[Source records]
↓

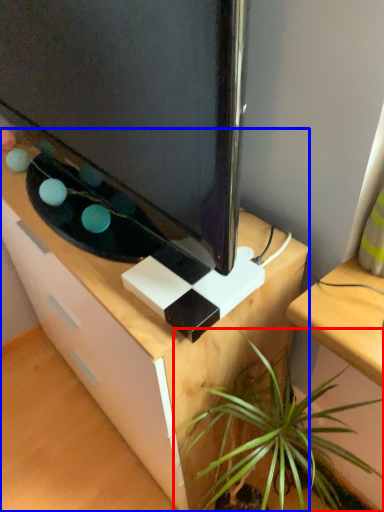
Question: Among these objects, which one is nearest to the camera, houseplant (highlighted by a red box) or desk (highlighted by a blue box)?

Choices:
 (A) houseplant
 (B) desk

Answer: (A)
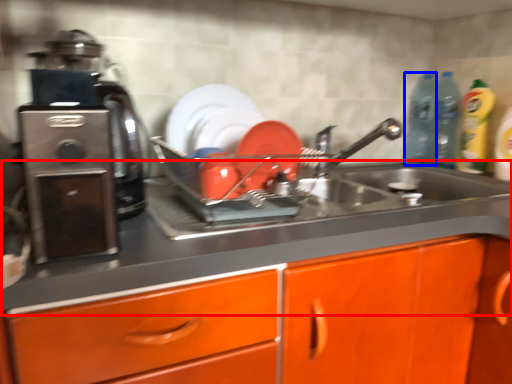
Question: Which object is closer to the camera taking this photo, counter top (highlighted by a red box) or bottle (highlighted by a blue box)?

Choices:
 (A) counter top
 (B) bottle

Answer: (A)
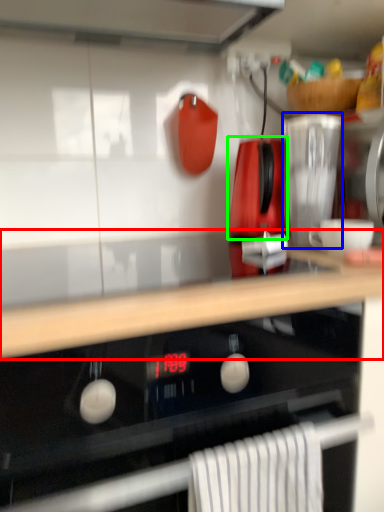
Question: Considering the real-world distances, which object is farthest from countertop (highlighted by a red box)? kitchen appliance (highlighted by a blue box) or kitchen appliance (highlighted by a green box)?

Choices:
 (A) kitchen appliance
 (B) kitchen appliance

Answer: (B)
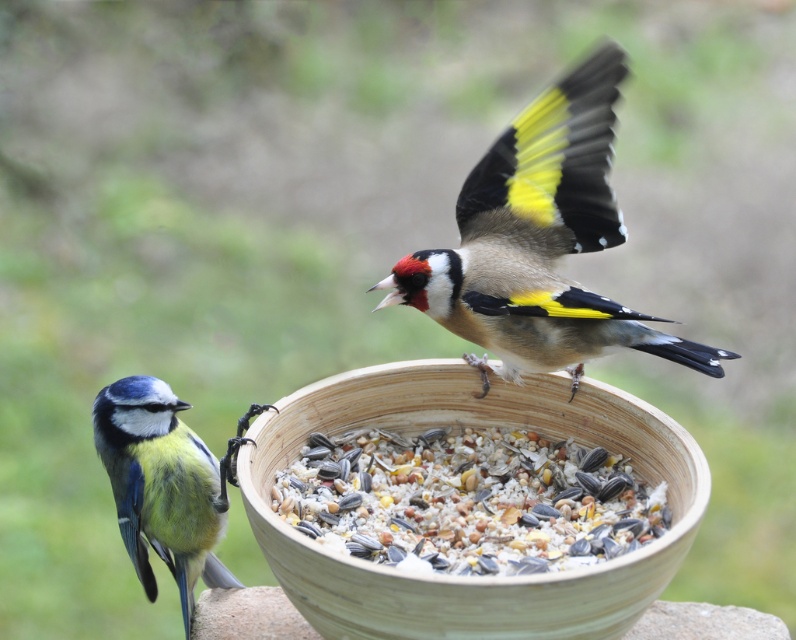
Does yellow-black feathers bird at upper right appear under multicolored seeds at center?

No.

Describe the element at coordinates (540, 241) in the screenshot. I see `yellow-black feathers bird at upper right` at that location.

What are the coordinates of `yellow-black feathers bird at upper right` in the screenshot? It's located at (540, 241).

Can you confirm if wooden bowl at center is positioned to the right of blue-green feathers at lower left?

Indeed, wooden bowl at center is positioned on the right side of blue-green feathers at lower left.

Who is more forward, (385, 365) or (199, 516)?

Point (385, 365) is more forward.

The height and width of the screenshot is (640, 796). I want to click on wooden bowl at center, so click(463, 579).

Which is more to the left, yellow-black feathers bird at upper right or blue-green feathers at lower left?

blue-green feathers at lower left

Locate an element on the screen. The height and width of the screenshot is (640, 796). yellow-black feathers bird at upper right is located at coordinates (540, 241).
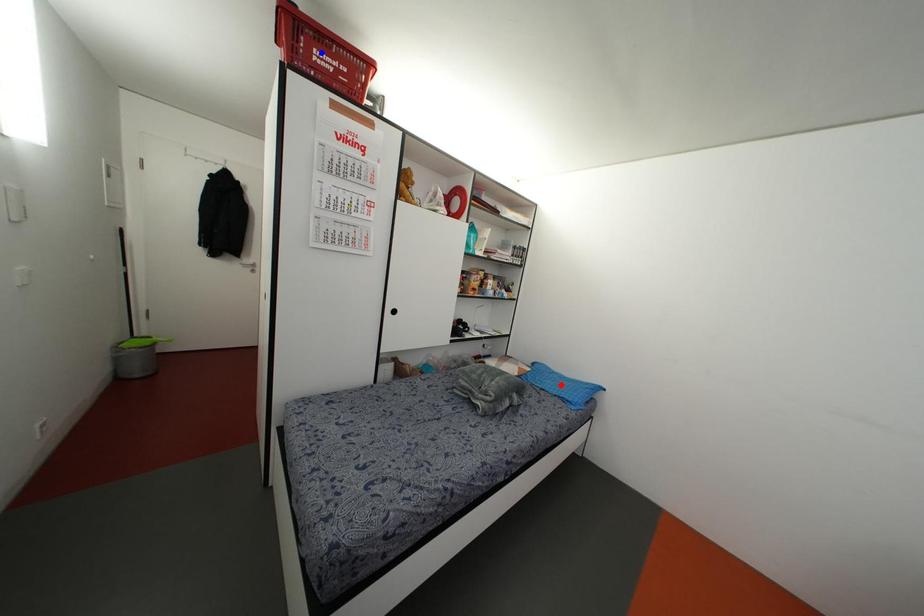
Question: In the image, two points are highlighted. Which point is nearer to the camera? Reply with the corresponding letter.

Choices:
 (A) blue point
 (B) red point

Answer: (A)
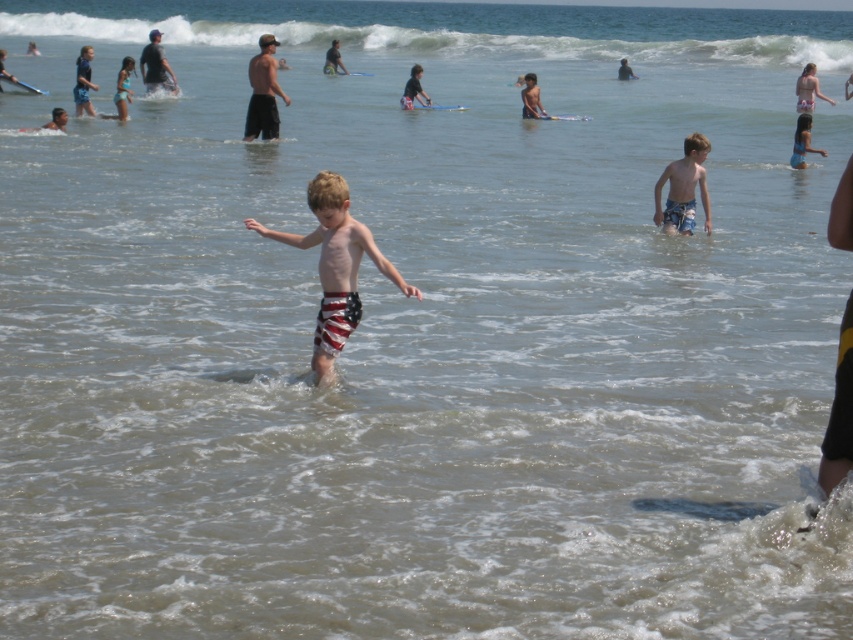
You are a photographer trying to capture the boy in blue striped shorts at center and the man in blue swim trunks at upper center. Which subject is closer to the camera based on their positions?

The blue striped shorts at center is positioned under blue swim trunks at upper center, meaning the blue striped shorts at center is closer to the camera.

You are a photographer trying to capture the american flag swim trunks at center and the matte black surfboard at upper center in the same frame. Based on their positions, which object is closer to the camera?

↑

» **Exercise aim**
Please copy every line above word for word, but leave out the pictures.

» **Written response**
Question: Among these objects, which one is nearest to the camera, houseplant (highlighted by a red box) or desk (highlighted by a blue box)?

Choices:
 (A) houseplant
 (B) desk

Answer: (A)
Question: Which object is closer to the camera taking this photo, counter top (highlighted by a red box) or bottle (highlighted by a blue box)?

Choices:
 (A) counter top
 (B) bottle

Answer: (A)
Question: Considering the real-world distances, which object is farthest from countertop (highlighted by a red box)? kitchen appliance (highlighted by a blue box) or kitchen appliance (highlighted by a green box)?

Choices:
 (A) kitchen appliance
 (B) kitchen appliance

Answer: (B)
Does yellow-black feathers bird at upper right appear under multicolored seeds at center?

No.

Describe the element at coordinates (540, 241) in the screenshot. I see `yellow-black feathers bird at upper right` at that location.

What are the coordinates of `yellow-black feathers bird at upper right` in the screenshot? It's located at (540, 241).

Can you confirm if wooden bowl at center is positioned to the right of blue-green feathers at lower left?

Indeed, wooden bowl at center is positioned on the right side of blue-green feathers at lower left.

Who is more forward, (385, 365) or (199, 516)?

Point (385, 365) is more forward.

The height and width of the screenshot is (640, 796). I want to click on wooden bowl at center, so click(463, 579).

Which is more to the left, yellow-black feathers bird at upper right or blue-green feathers at lower left?

blue-green feathers at lower left

Locate an element on the screen. The height and width of the screenshot is (640, 796). yellow-black feathers bird at upper right is located at coordinates (540, 241).
Question: In the image, two points are highlighted. Which point is nearer to the camera? Reply with the corresponding letter.

Choices:
 (A) blue point
 (B) red point

Answer: (A)
You are a photographer trying to capture the boy in blue striped shorts at center and the man in blue swim trunks at upper center. Which subject is closer to the camera based on their positions?

The blue striped shorts at center is positioned under blue swim trunks at upper center, meaning the blue striped shorts at center is closer to the camera.

You are a photographer trying to capture the american flag swim trunks at center and the matte black surfboard at upper center in the same frame. Based on their positions, which object is closer to the camera?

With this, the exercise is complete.